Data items
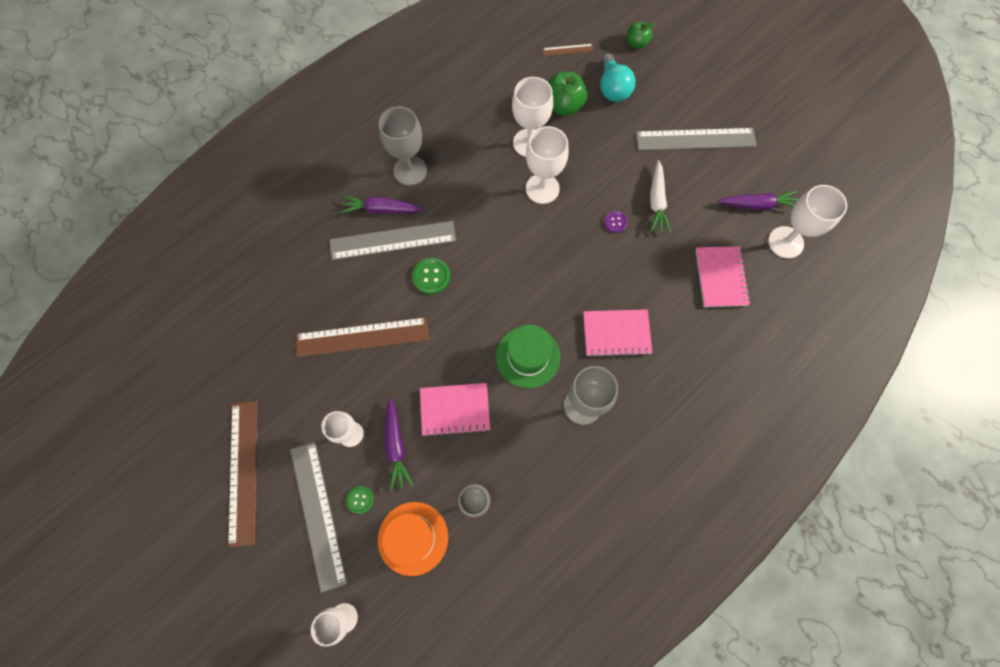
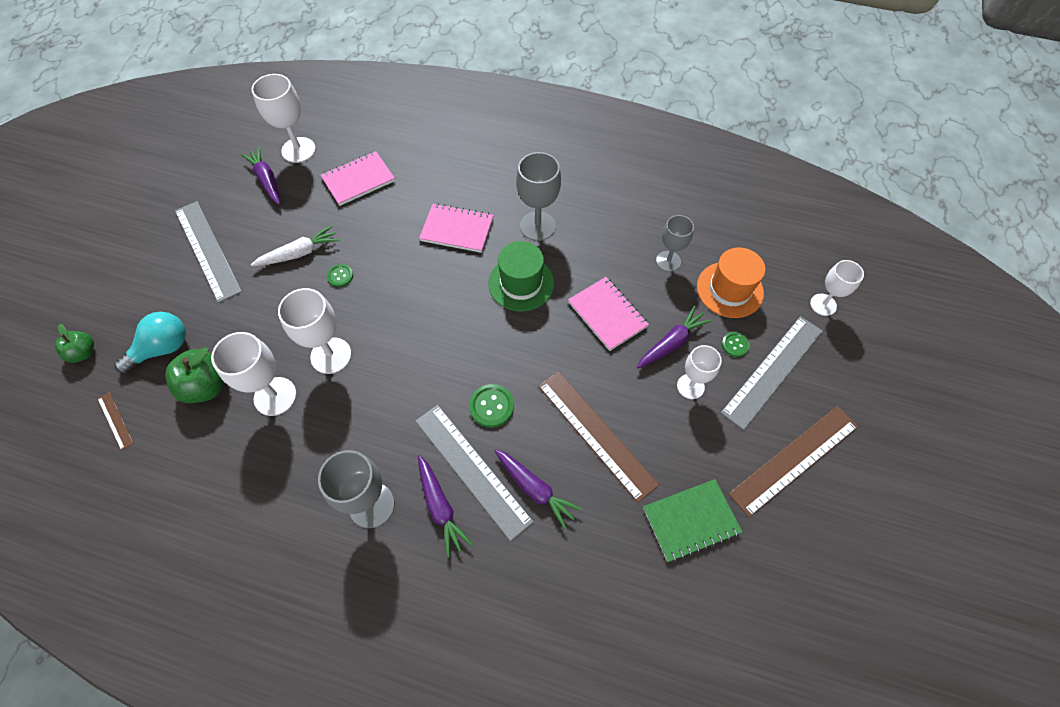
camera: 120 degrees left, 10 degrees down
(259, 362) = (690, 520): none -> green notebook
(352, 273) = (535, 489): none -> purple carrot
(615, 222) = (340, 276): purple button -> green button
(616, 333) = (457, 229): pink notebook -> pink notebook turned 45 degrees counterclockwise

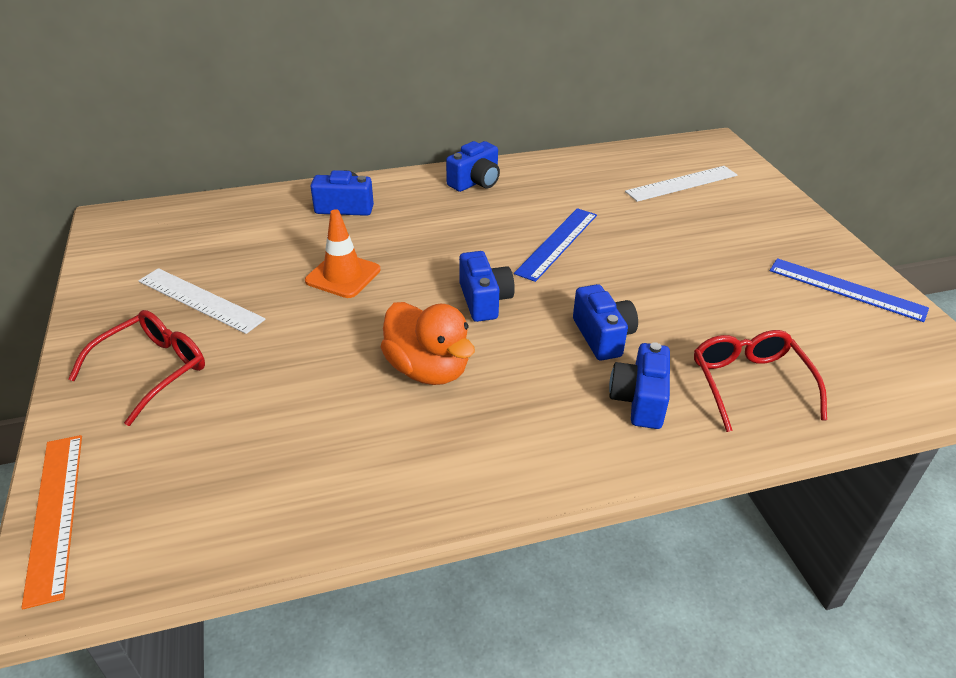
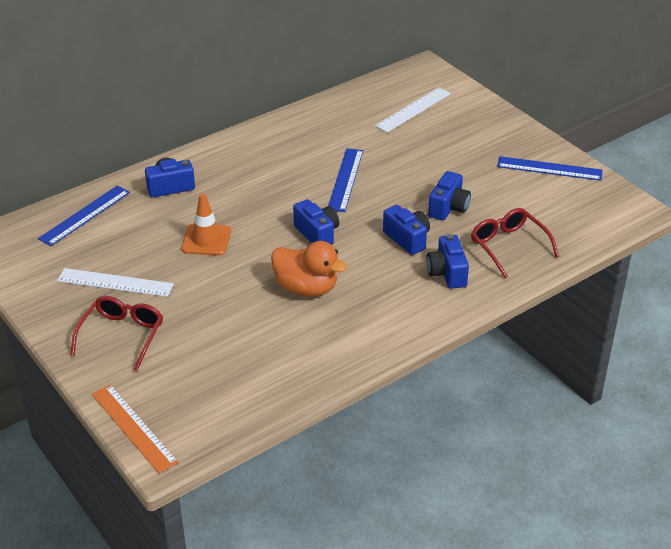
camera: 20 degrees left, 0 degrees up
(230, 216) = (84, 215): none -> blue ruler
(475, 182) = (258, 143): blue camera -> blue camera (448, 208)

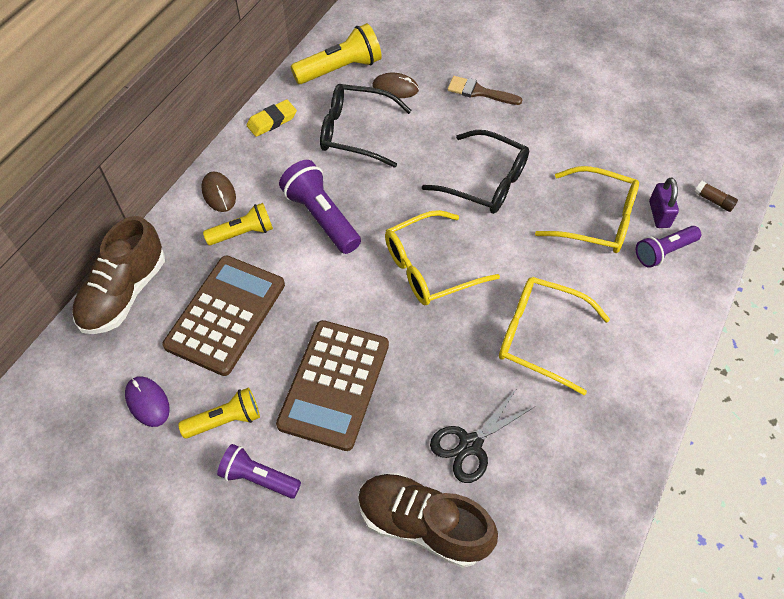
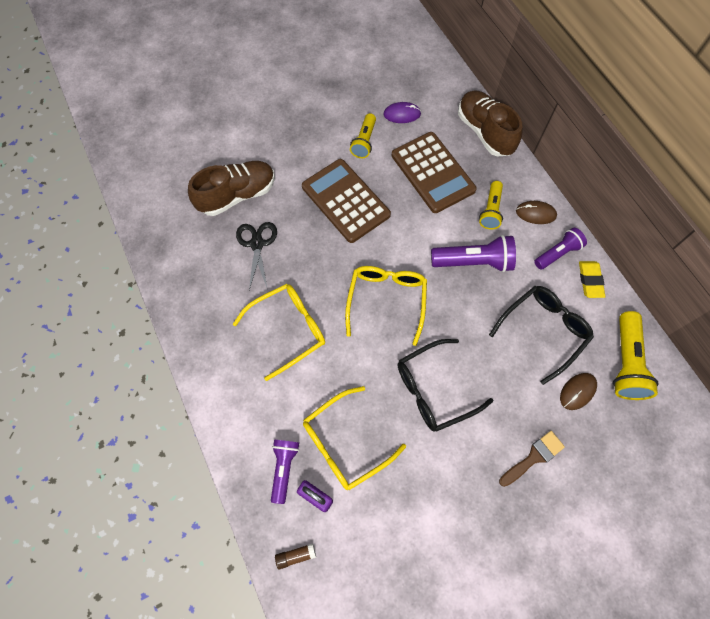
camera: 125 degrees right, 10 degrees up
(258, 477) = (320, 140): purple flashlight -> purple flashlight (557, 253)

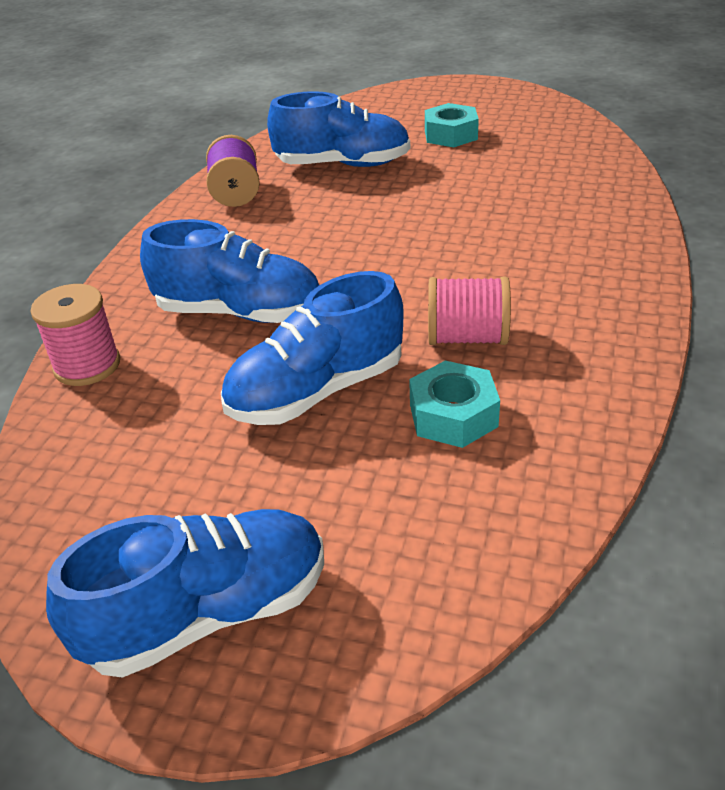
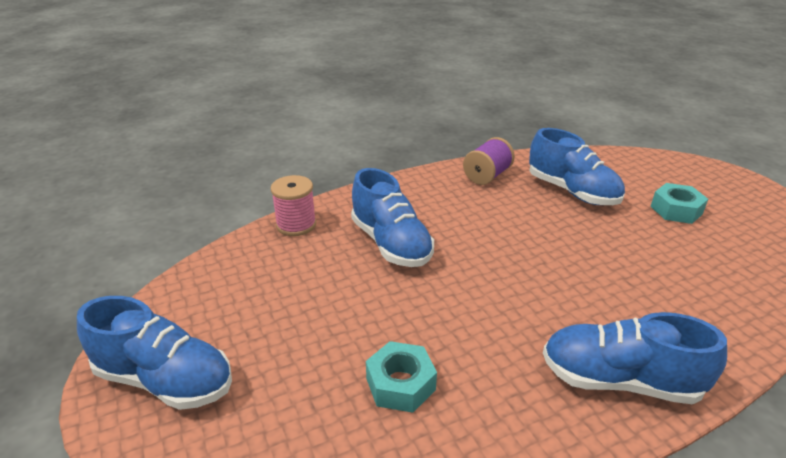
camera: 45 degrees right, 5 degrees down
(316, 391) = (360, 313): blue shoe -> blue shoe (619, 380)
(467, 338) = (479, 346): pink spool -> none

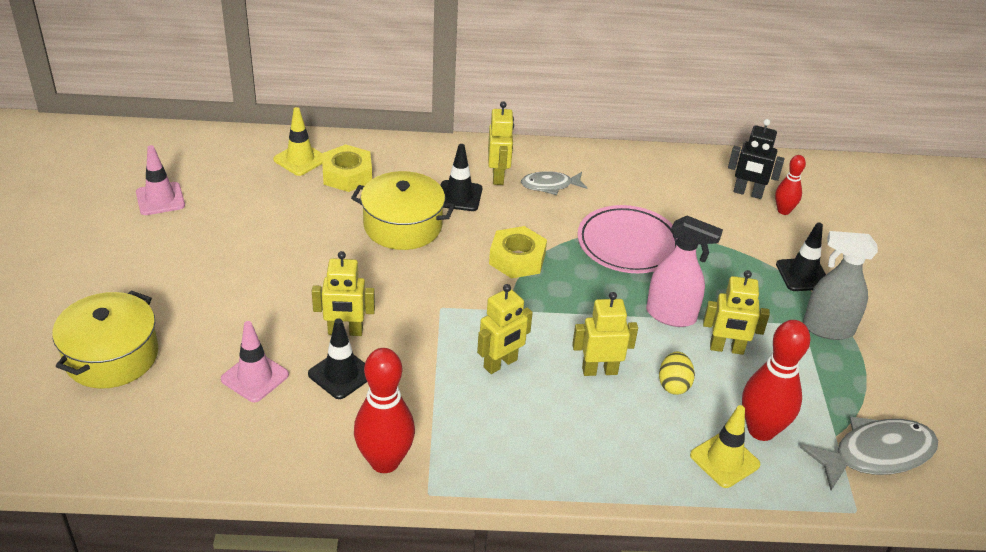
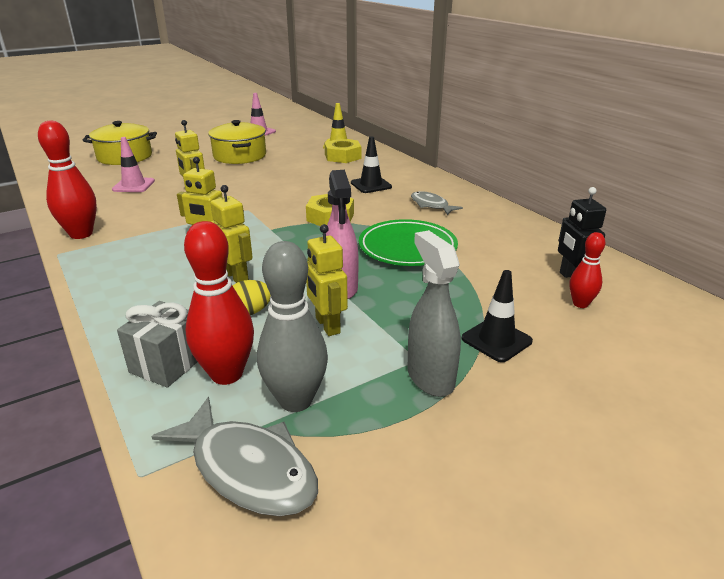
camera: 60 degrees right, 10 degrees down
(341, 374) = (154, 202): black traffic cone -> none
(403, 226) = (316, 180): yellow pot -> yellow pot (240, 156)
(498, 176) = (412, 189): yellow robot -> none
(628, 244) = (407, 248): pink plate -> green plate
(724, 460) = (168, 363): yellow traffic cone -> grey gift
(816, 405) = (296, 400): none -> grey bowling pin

→ YOUR INSTRUCTIONS: Please quote the records above exactly, beginning at the line that contains "(615, 222) = (340, 276): purple" and ending at their last line. Leave the pictures out.

→ SOLUTION FOR THIS EXERCISE:
(615, 222) = (340, 276): purple button -> green button
(616, 333) = (457, 229): pink notebook -> pink notebook turned 45 degrees counterclockwise

camera: 20 degrees left, 0 degrees up
(230, 216) = (84, 215): none -> blue ruler
(475, 182) = (258, 143): blue camera -> blue camera (448, 208)

camera: 125 degrees right, 10 degrees up
(258, 477) = (320, 140): purple flashlight -> purple flashlight (557, 253)

camera: 45 degrees right, 5 degrees down
(316, 391) = (360, 313): blue shoe -> blue shoe (619, 380)
(467, 338) = (479, 346): pink spool -> none

camera: 60 degrees right, 10 degrees down
(341, 374) = (154, 202): black traffic cone -> none
(403, 226) = (316, 180): yellow pot -> yellow pot (240, 156)
(498, 176) = (412, 189): yellow robot -> none
(628, 244) = (407, 248): pink plate -> green plate
(724, 460) = (168, 363): yellow traffic cone -> grey gift
(816, 405) = (296, 400): none -> grey bowling pin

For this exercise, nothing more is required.